In the material below, find the line that contains "camera: 65 degrees left, 20 degrees up" and the line that contains "(760, 378) = (682, 197): pink", then write out exactly those two lines and everything between them.

**THE DATA**
┌──

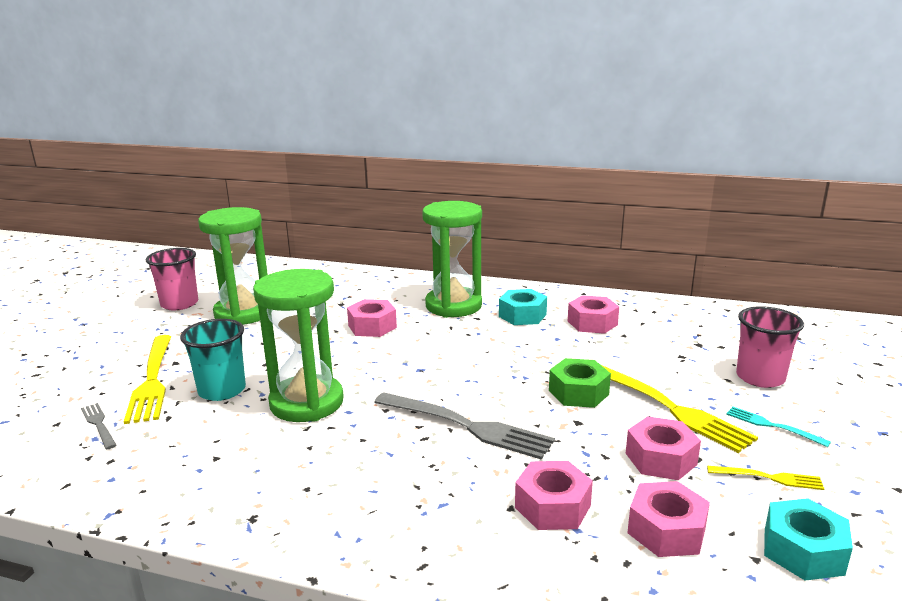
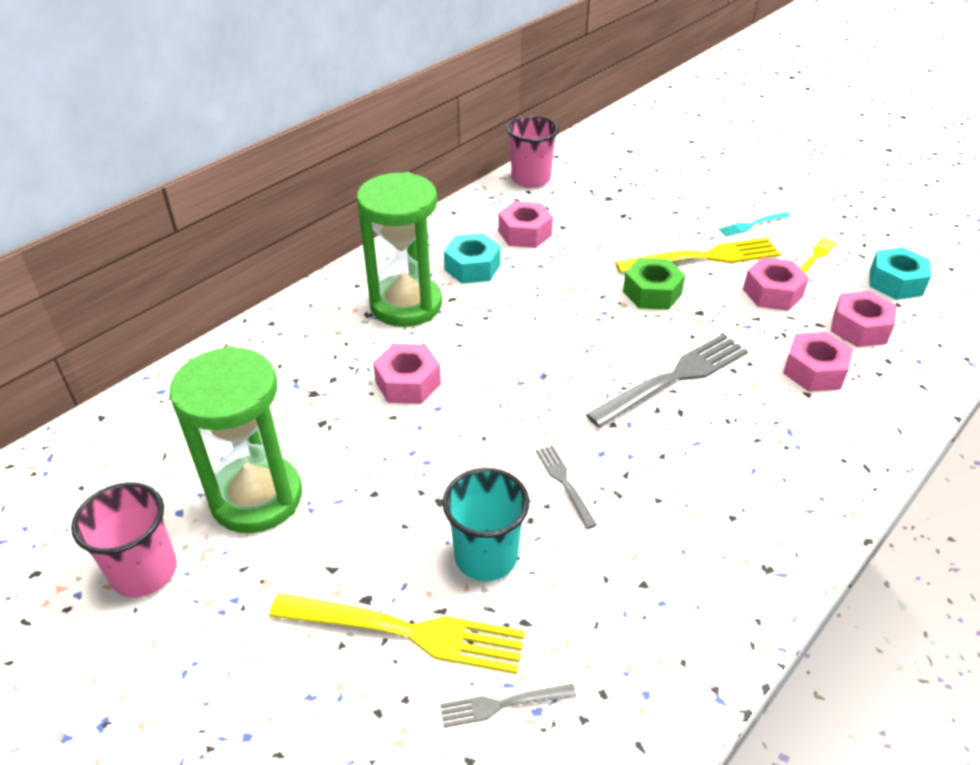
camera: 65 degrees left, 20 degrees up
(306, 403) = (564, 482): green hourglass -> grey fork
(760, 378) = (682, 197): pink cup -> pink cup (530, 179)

└──
┌──

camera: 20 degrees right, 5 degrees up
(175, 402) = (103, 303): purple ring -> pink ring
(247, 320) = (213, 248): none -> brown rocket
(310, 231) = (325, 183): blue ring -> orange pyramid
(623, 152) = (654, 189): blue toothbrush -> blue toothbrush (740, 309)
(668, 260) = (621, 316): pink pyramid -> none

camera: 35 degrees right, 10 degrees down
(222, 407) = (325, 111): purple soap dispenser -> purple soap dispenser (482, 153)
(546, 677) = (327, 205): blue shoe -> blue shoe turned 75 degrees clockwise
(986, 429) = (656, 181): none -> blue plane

└──
┌──

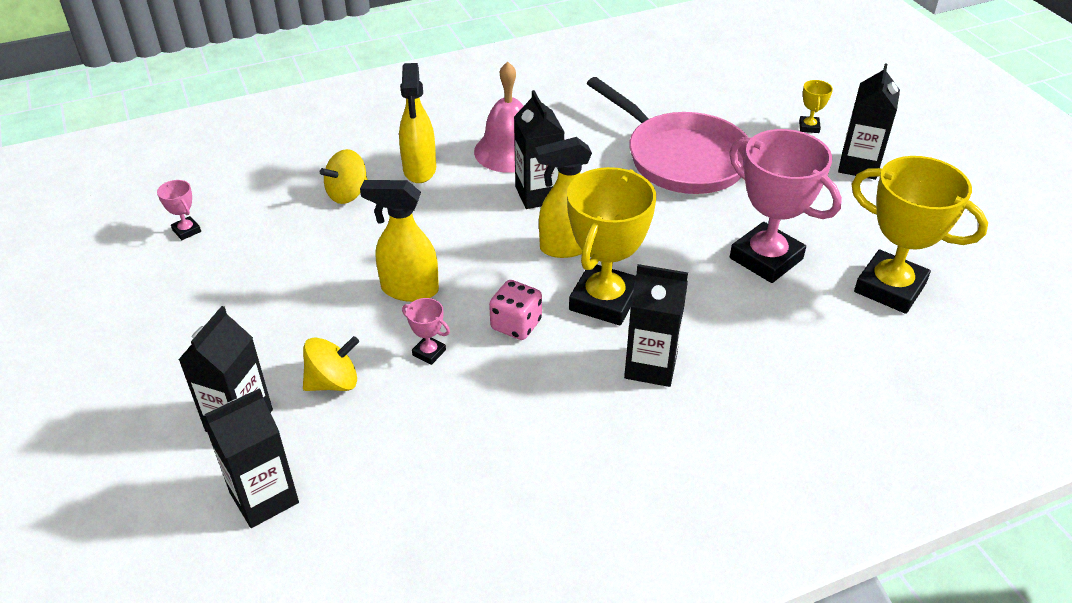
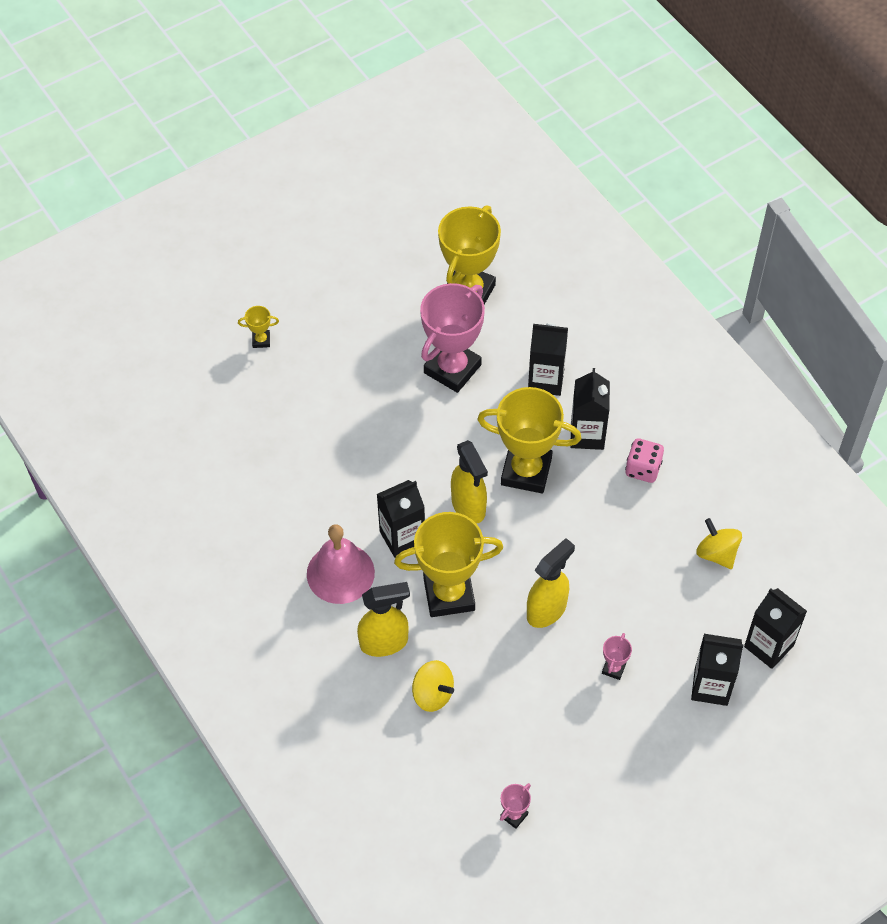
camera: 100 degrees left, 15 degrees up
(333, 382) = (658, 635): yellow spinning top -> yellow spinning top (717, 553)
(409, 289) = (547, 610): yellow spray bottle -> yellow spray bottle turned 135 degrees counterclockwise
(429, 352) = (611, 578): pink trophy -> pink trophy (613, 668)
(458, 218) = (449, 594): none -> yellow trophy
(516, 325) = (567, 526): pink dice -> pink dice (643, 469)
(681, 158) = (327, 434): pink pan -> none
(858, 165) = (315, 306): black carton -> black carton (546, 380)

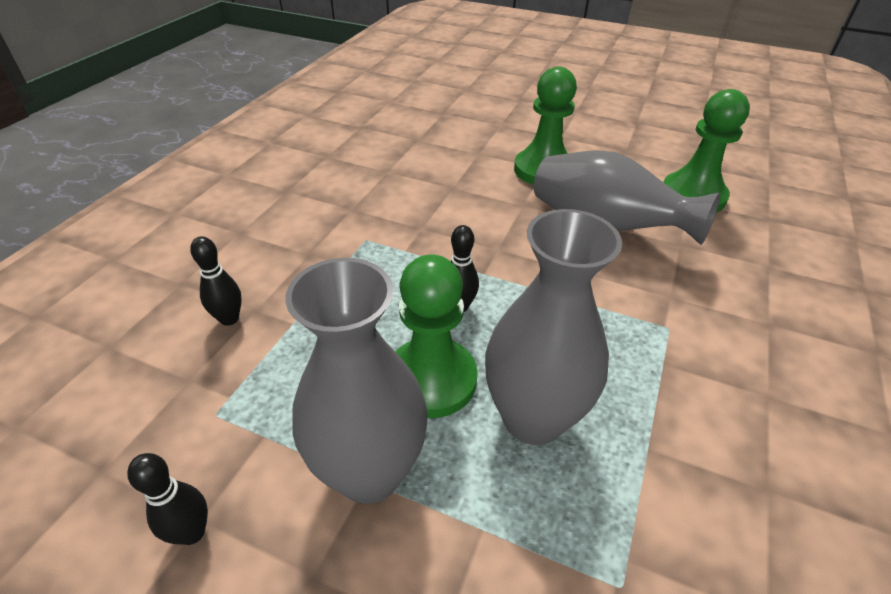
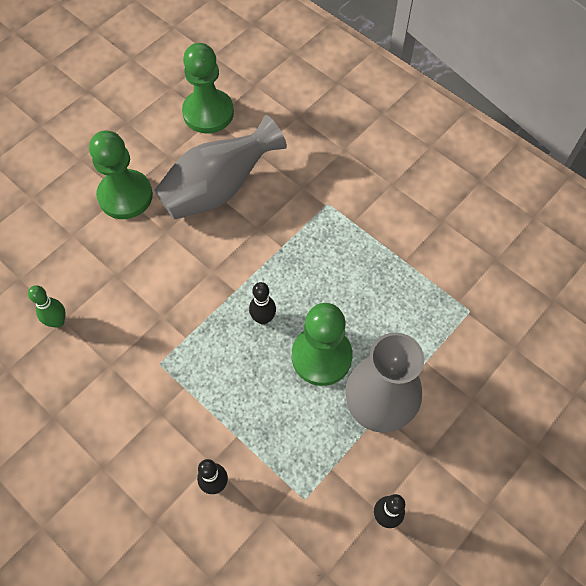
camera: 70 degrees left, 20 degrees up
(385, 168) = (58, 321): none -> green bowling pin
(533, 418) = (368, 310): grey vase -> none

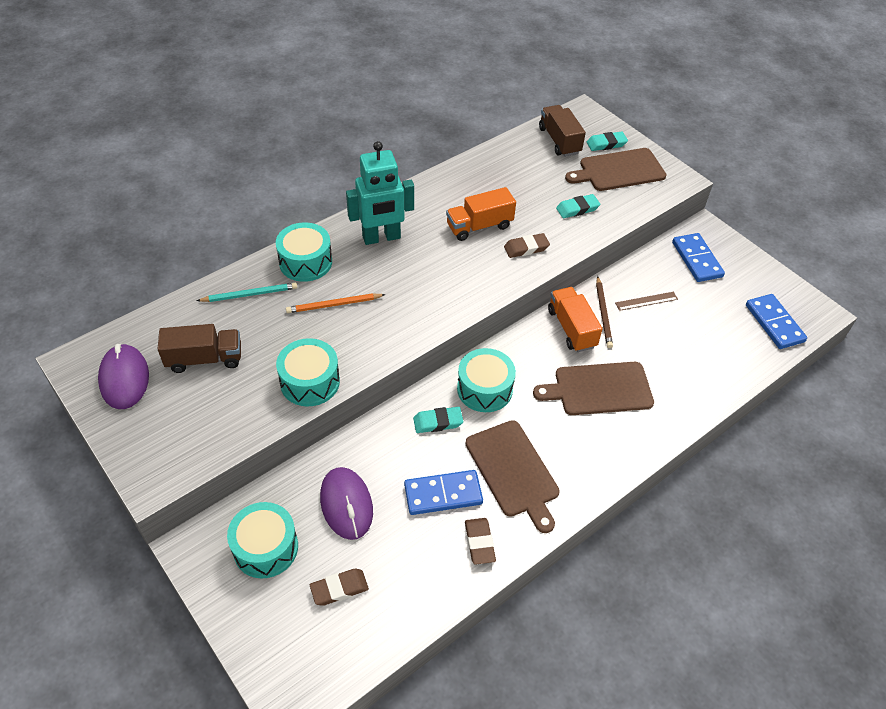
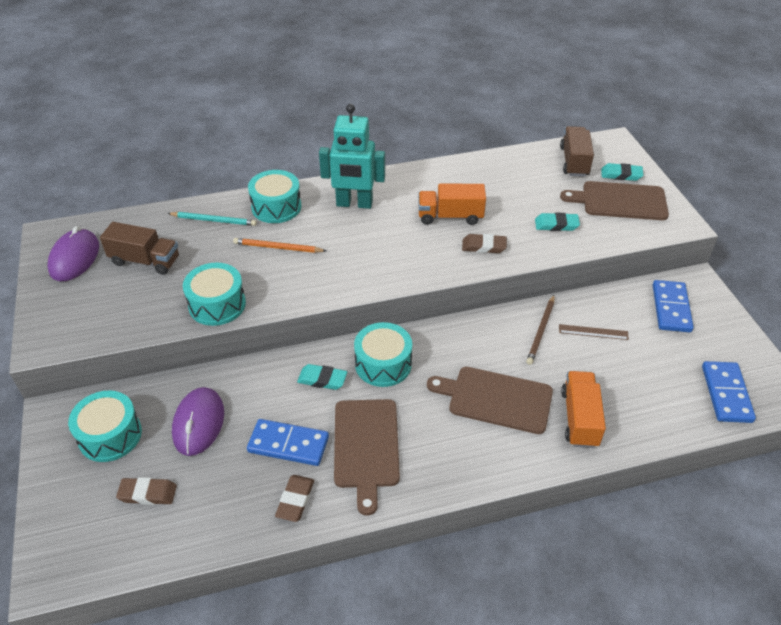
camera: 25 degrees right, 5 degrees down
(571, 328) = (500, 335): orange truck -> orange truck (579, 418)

└──

**SOLVED EXERCISE**
camera: 65 degrees left, 20 degrees up
(306, 403) = (564, 482): green hourglass -> grey fork
(760, 378) = (682, 197): pink cup -> pink cup (530, 179)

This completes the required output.